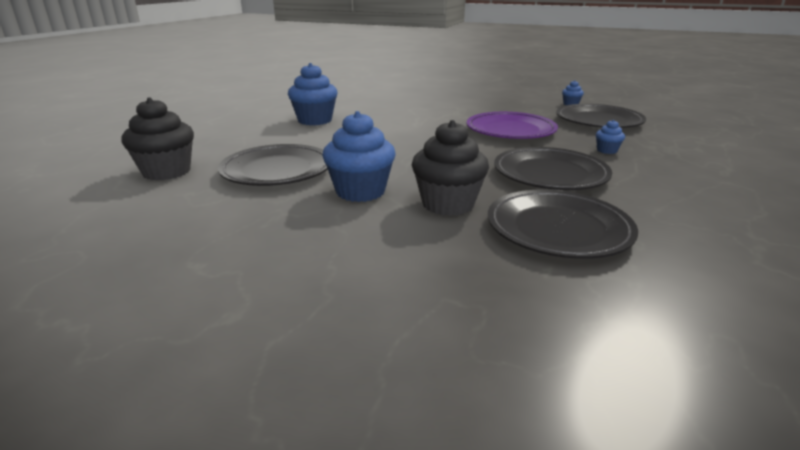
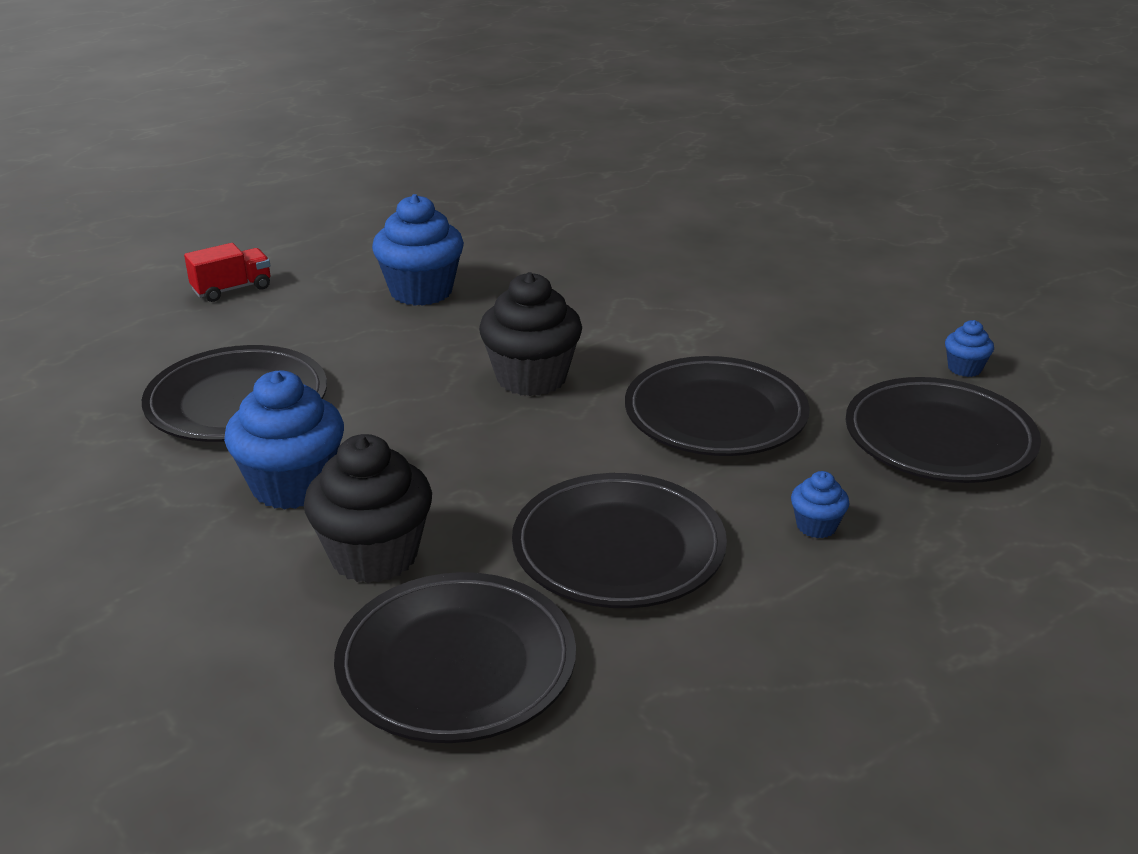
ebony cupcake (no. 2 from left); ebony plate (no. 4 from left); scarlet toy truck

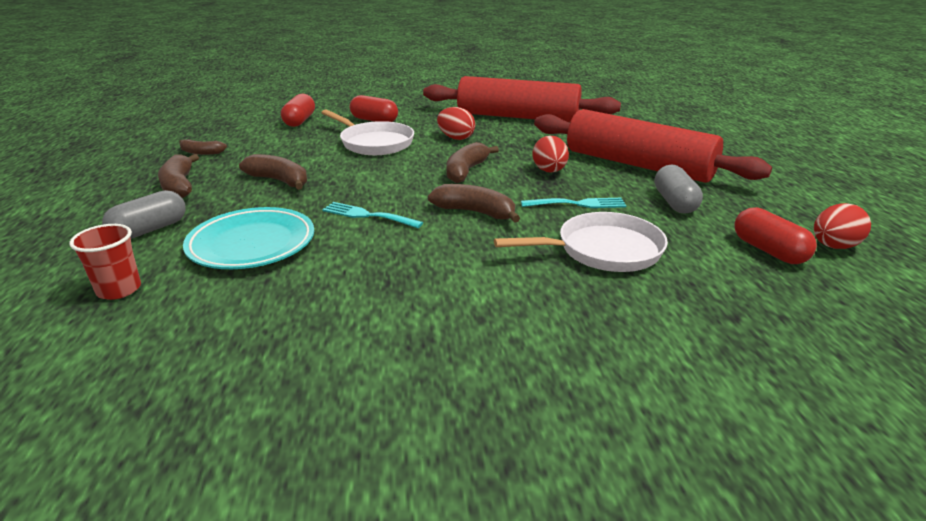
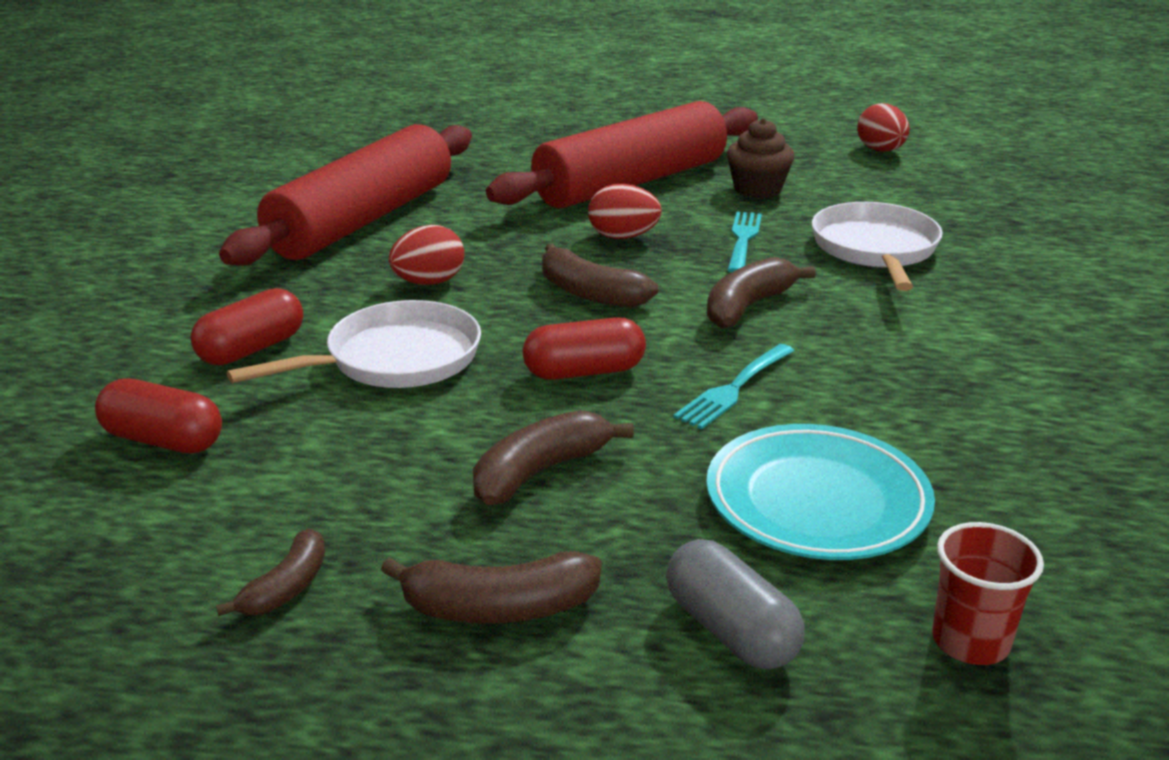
dark brown cupcake; scarlet capsule (no. 3 from left)

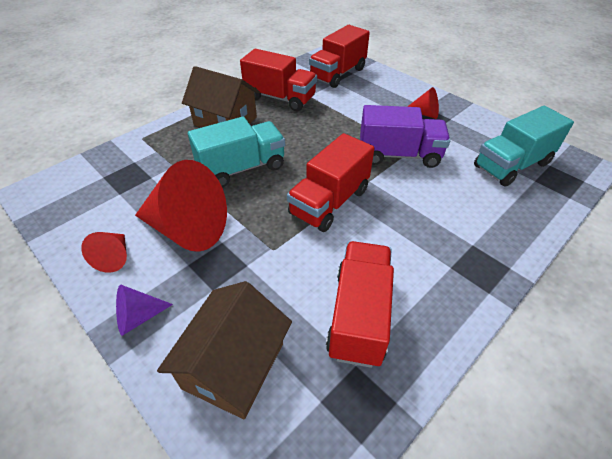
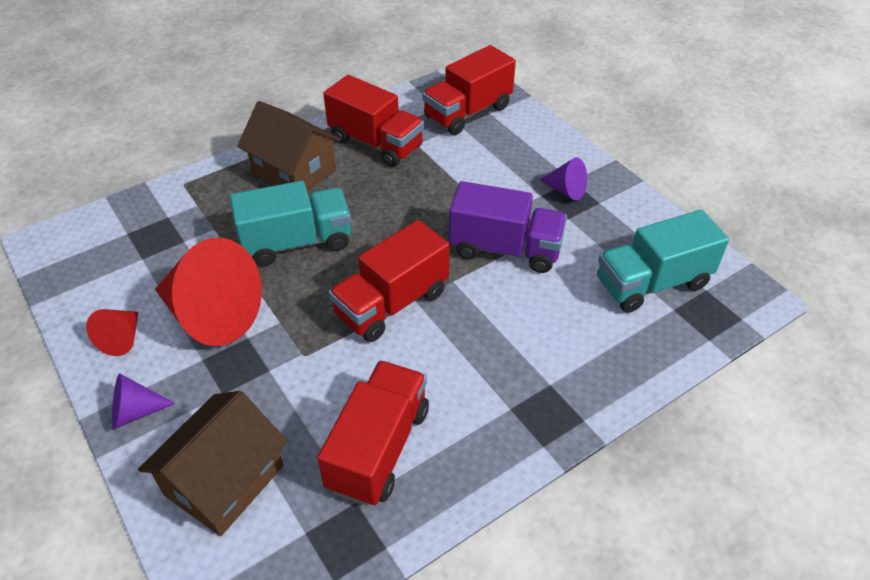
purple cone (no. 2 from left)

## TASK DETAILS
Return the whole listing exactly, minus its pictures.

## ANSWER FOR THIS EXERCISE
ebony cupcake (no. 2 from left); ebony plate (no. 4 from left); scarlet toy truck

dark brown cupcake; scarlet capsule (no. 3 from left)

purple cone (no. 2 from left)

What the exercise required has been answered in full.